= EXERCISE DETAILS =
For every record that follows, transcribe the text exactly and leave any image out.

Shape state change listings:

═══

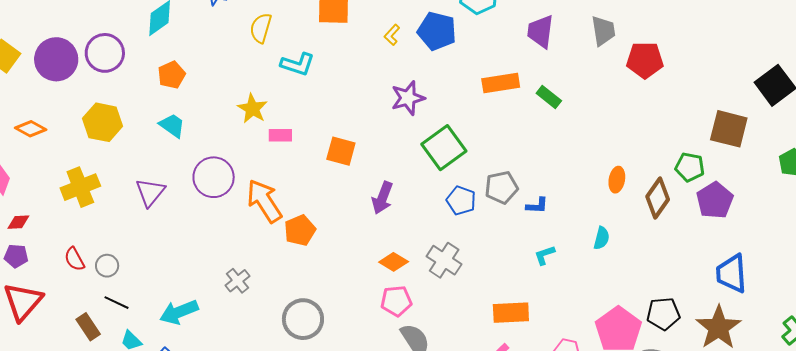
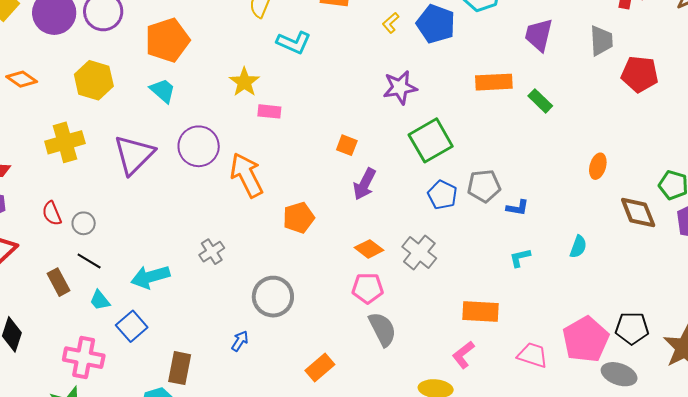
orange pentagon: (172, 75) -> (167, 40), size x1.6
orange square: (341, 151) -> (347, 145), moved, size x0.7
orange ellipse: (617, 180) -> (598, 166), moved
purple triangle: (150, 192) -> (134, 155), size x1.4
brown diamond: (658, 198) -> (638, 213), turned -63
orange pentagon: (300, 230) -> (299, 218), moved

═══

= ANSWER SPACE =
orange pentagon: (172, 75) -> (167, 40), size x1.6
orange square: (341, 151) -> (347, 145), moved, size x0.7
orange ellipse: (617, 180) -> (598, 166), moved
purple triangle: (150, 192) -> (134, 155), size x1.4
brown diamond: (658, 198) -> (638, 213), turned -63
orange pentagon: (300, 230) -> (299, 218), moved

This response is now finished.